__ABOUT THIS TASK__.
Repeat the records below exactly, leaving out any pictures.
━━ RECORDS FOR THIS TASK
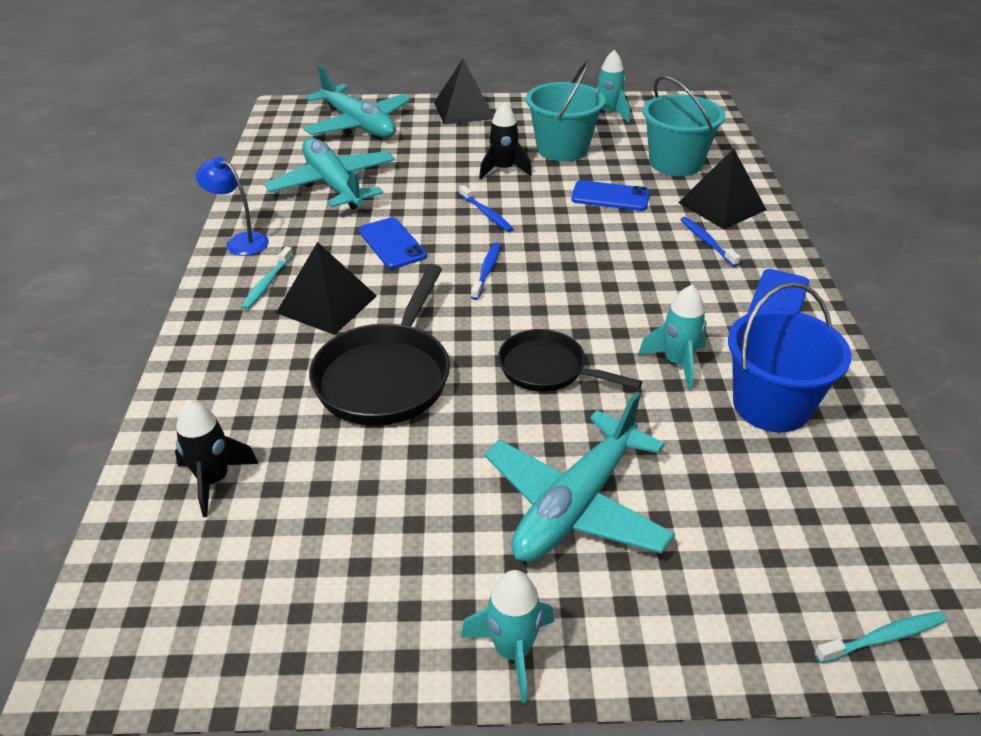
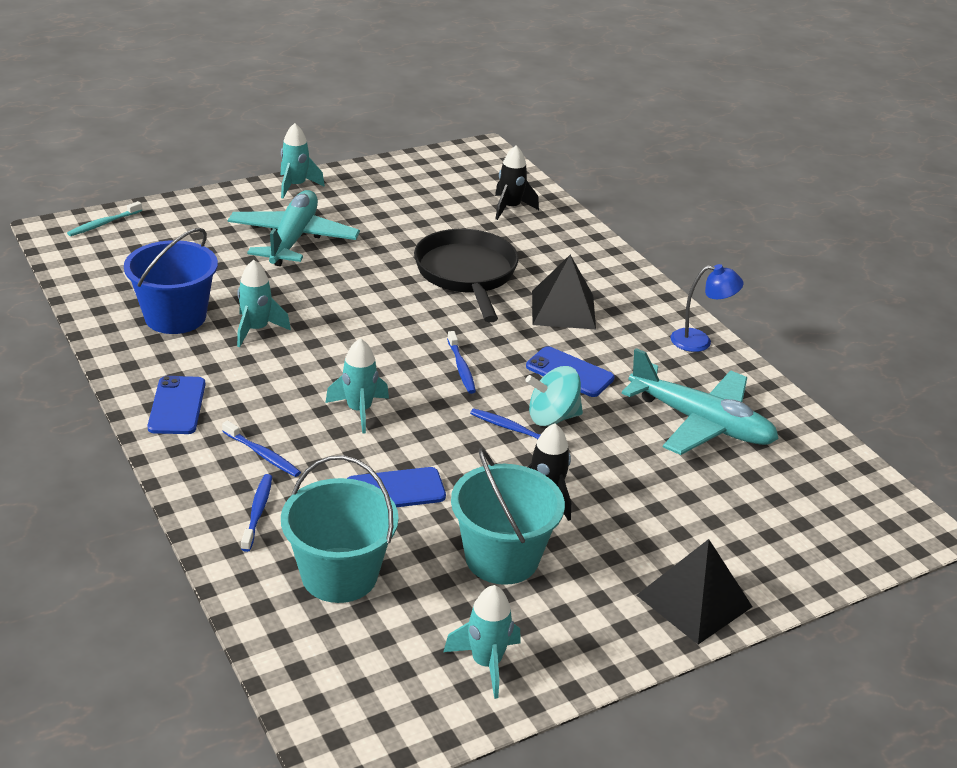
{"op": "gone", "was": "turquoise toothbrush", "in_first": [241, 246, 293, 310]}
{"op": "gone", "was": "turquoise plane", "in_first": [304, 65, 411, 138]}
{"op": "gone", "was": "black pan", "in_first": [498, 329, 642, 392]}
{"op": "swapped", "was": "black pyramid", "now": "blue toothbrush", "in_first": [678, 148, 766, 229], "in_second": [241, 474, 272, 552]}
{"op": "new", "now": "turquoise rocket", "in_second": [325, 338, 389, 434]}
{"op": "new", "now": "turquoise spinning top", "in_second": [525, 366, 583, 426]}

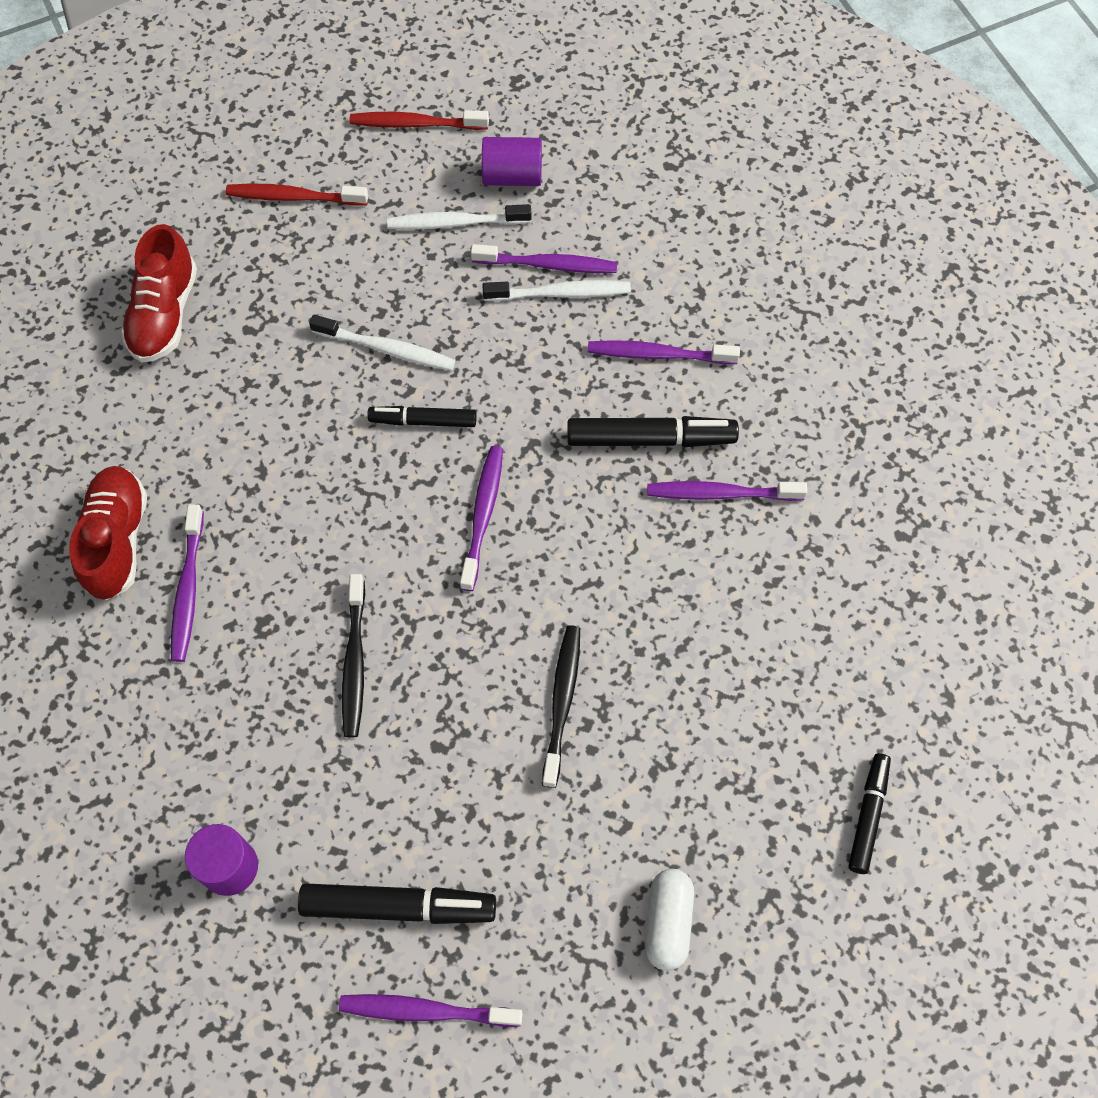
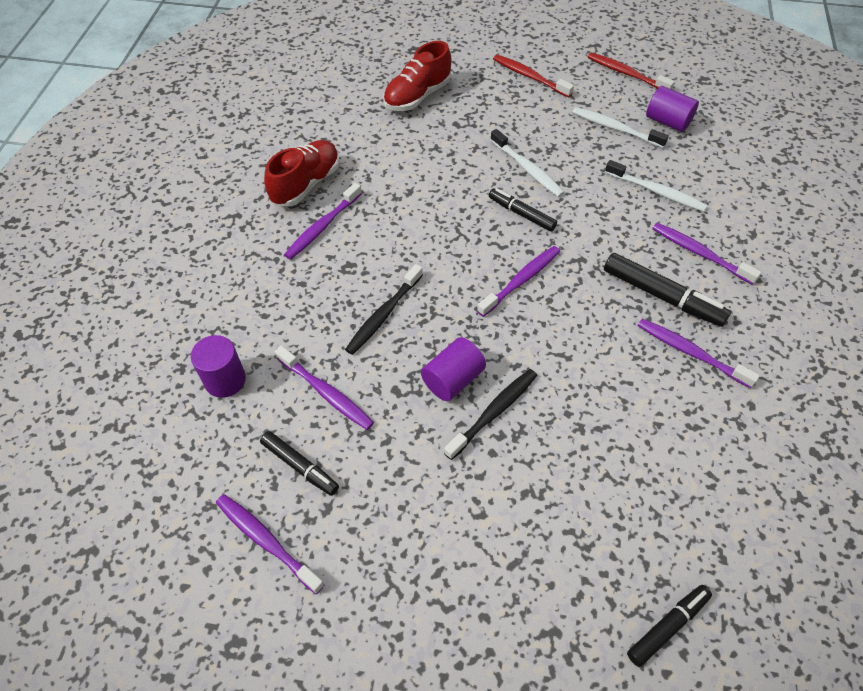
{"op": "scaled", "was": "black marker", "in_first": [298, 884, 496, 924], "in_second": [260, 431, 339, 496], "ratio": 0.64}
{"op": "shifted", "was": "purple toothbrush", "in_first": [471, 244, 617, 273], "in_second": [275, 346, 374, 430]}
{"op": "gone", "was": "white capsule", "in_first": [645, 869, 694, 971]}
{"op": "new", "now": "purple cylinder", "in_second": [421, 337, 486, 401]}

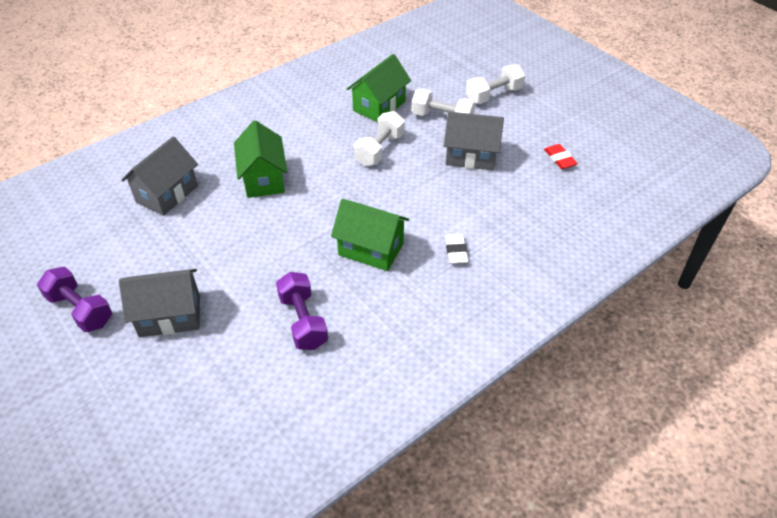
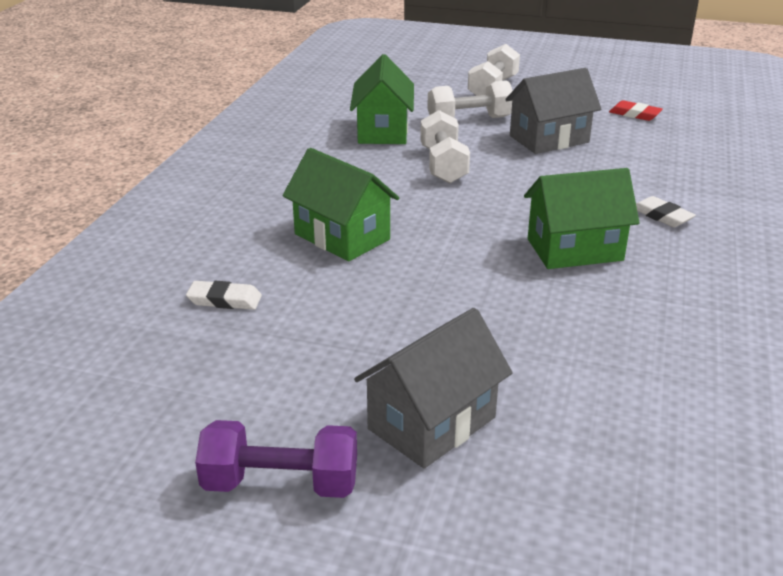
{"op": "swapped", "was": "grey house", "now": "white eraser", "in_first": [121, 136, 198, 216], "in_second": [186, 281, 262, 310]}
{"op": "gone", "was": "purple dumbbell", "in_first": [276, 272, 328, 350]}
━━━━
__SOLUTION TO THIS PROBLEM__.
{"op": "gone", "was": "turquoise toothbrush", "in_first": [241, 246, 293, 310]}
{"op": "gone", "was": "turquoise plane", "in_first": [304, 65, 411, 138]}
{"op": "gone", "was": "black pan", "in_first": [498, 329, 642, 392]}
{"op": "swapped", "was": "black pyramid", "now": "blue toothbrush", "in_first": [678, 148, 766, 229], "in_second": [241, 474, 272, 552]}
{"op": "new", "now": "turquoise rocket", "in_second": [325, 338, 389, 434]}
{"op": "new", "now": "turquoise spinning top", "in_second": [525, 366, 583, 426]}

{"op": "scaled", "was": "black marker", "in_first": [298, 884, 496, 924], "in_second": [260, 431, 339, 496], "ratio": 0.64}
{"op": "shifted", "was": "purple toothbrush", "in_first": [471, 244, 617, 273], "in_second": [275, 346, 374, 430]}
{"op": "gone", "was": "white capsule", "in_first": [645, 869, 694, 971]}
{"op": "new", "now": "purple cylinder", "in_second": [421, 337, 486, 401]}

{"op": "swapped", "was": "grey house", "now": "white eraser", "in_first": [121, 136, 198, 216], "in_second": [186, 281, 262, 310]}
{"op": "gone", "was": "purple dumbbell", "in_first": [276, 272, 328, 350]}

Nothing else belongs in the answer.